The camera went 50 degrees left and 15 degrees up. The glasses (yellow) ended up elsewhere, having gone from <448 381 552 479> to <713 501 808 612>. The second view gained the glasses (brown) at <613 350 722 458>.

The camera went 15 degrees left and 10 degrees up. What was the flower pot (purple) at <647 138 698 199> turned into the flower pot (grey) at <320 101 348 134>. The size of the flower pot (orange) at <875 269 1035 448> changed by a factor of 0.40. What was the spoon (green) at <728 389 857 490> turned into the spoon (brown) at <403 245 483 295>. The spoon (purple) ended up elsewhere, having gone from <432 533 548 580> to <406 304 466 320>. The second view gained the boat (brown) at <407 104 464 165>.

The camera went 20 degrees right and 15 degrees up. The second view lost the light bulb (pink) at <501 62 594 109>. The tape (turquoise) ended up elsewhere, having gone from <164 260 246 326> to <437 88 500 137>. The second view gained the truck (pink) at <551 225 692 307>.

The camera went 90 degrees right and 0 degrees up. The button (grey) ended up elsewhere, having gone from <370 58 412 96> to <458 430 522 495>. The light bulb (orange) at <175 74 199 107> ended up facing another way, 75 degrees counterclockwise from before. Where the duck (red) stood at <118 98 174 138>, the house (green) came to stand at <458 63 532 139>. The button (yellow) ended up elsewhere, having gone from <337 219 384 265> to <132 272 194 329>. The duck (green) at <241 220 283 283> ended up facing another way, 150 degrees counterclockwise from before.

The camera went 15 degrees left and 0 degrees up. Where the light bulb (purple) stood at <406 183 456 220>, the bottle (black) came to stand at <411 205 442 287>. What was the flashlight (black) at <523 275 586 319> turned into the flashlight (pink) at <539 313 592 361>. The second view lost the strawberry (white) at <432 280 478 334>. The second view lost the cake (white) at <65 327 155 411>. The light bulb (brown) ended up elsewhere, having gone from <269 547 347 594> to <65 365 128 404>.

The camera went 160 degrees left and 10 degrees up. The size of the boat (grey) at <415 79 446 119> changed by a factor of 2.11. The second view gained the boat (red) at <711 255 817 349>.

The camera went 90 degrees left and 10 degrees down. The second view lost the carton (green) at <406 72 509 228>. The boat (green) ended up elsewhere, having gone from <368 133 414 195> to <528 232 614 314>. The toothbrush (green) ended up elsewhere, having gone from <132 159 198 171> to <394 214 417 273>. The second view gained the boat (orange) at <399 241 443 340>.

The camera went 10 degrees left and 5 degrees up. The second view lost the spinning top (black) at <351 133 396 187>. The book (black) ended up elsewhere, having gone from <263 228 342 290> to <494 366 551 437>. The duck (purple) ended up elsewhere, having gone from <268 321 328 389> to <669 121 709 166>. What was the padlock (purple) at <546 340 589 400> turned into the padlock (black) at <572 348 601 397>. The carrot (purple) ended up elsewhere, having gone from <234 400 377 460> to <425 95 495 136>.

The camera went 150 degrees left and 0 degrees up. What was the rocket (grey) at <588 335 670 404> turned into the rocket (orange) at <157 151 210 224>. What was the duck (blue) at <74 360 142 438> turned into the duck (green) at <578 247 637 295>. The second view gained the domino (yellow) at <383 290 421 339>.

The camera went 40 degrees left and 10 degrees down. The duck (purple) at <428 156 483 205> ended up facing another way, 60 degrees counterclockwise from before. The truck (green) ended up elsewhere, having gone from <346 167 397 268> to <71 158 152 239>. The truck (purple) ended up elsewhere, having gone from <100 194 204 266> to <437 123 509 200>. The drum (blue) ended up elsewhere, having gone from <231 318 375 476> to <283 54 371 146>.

..............................

* **What the task asks**
Your task is to retype, exactly and only, the lines from the one with "The camera went 10" through the final line above.

* **Output of the task**
The camera went 10 degrees left and 5 degrees up. The second view lost the spinning top (black) at <351 133 396 187>. The book (black) ended up elsewhere, having gone from <263 228 342 290> to <494 366 551 437>. The duck (purple) ended up elsewhere, having gone from <268 321 328 389> to <669 121 709 166>. What was the padlock (purple) at <546 340 589 400> turned into the padlock (black) at <572 348 601 397>. The carrot (purple) ended up elsewhere, having gone from <234 400 377 460> to <425 95 495 136>.

The camera went 150 degrees left and 0 degrees up. What was the rocket (grey) at <588 335 670 404> turned into the rocket (orange) at <157 151 210 224>. What was the duck (blue) at <74 360 142 438> turned into the duck (green) at <578 247 637 295>. The second view gained the domino (yellow) at <383 290 421 339>.

The camera went 40 degrees left and 10 degrees down. The duck (purple) at <428 156 483 205> ended up facing another way, 60 degrees counterclockwise from before. The truck (green) ended up elsewhere, having gone from <346 167 397 268> to <71 158 152 239>. The truck (purple) ended up elsewhere, having gone from <100 194 204 266> to <437 123 509 200>. The drum (blue) ended up elsewhere, having gone from <231 318 375 476> to <283 54 371 146>.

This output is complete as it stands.